What is being asked: In the material below, the lines from the one containing "green semicircle: (168, 178)" through the one containing "pink rectangle: (393, 799)" are to be given again exactly, ends included, and no others.

········

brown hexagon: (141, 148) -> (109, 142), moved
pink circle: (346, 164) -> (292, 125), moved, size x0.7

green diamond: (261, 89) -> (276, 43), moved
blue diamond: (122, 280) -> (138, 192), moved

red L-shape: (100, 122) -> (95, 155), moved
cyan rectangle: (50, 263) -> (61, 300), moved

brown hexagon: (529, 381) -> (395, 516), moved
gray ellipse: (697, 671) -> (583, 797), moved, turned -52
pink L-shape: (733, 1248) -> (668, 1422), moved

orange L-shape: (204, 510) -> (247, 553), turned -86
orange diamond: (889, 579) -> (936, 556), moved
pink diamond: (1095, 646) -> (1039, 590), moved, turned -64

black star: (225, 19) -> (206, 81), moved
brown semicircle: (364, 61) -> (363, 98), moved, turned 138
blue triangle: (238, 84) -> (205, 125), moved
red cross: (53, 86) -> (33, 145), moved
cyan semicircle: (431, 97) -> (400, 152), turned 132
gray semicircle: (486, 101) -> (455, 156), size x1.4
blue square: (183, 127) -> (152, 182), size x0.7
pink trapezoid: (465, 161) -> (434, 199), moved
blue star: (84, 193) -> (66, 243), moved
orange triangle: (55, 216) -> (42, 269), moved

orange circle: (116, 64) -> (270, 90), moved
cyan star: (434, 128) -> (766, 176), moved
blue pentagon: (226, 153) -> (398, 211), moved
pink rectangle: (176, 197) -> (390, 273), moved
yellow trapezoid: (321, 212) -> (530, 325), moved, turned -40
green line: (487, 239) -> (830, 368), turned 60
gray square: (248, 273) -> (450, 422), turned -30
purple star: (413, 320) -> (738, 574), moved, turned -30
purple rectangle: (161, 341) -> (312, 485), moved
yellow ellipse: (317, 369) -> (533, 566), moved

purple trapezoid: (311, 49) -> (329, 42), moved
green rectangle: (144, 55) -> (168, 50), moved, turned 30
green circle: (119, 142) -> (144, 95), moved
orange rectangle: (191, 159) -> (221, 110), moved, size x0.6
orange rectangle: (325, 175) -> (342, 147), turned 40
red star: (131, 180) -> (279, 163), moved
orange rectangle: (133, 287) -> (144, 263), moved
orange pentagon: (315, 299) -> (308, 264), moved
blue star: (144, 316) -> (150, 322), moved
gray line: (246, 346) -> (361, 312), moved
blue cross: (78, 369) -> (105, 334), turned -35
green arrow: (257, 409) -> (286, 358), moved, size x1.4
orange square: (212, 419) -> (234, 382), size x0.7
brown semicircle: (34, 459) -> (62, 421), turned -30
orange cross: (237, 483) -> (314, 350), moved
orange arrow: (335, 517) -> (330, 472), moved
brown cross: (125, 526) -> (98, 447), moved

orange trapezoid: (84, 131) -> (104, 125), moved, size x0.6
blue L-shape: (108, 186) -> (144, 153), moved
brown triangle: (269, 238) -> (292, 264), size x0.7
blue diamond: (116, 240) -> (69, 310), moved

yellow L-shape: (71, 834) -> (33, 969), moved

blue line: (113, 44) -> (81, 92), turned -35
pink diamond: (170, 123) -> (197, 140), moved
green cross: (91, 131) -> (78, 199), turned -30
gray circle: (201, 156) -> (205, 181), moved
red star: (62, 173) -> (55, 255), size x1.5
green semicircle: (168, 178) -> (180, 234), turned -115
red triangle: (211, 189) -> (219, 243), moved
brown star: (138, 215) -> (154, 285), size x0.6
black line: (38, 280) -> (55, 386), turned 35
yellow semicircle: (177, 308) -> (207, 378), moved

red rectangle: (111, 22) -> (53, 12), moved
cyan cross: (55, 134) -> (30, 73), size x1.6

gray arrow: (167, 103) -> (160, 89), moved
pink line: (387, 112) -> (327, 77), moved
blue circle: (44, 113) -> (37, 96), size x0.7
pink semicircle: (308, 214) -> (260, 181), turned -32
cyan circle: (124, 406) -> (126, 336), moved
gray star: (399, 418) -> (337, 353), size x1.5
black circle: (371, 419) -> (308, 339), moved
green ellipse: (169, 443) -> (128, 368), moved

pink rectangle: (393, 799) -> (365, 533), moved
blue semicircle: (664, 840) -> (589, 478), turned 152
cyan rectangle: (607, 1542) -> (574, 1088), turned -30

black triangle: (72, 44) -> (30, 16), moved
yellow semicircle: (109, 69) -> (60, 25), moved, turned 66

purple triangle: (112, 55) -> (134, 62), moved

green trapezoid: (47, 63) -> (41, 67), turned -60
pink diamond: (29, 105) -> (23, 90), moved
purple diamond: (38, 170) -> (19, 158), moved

········

Response for this exercise:
green semicircle: (168, 178) -> (180, 234), turned -115
red triangle: (211, 189) -> (219, 243), moved
brown star: (138, 215) -> (154, 285), size x0.6
black line: (38, 280) -> (55, 386), turned 35
yellow semicircle: (177, 308) -> (207, 378), moved

red rectangle: (111, 22) -> (53, 12), moved
cyan cross: (55, 134) -> (30, 73), size x1.6

gray arrow: (167, 103) -> (160, 89), moved
pink line: (387, 112) -> (327, 77), moved
blue circle: (44, 113) -> (37, 96), size x0.7
pink semicircle: (308, 214) -> (260, 181), turned -32
cyan circle: (124, 406) -> (126, 336), moved
gray star: (399, 418) -> (337, 353), size x1.5
black circle: (371, 419) -> (308, 339), moved
green ellipse: (169, 443) -> (128, 368), moved

pink rectangle: (393, 799) -> (365, 533), moved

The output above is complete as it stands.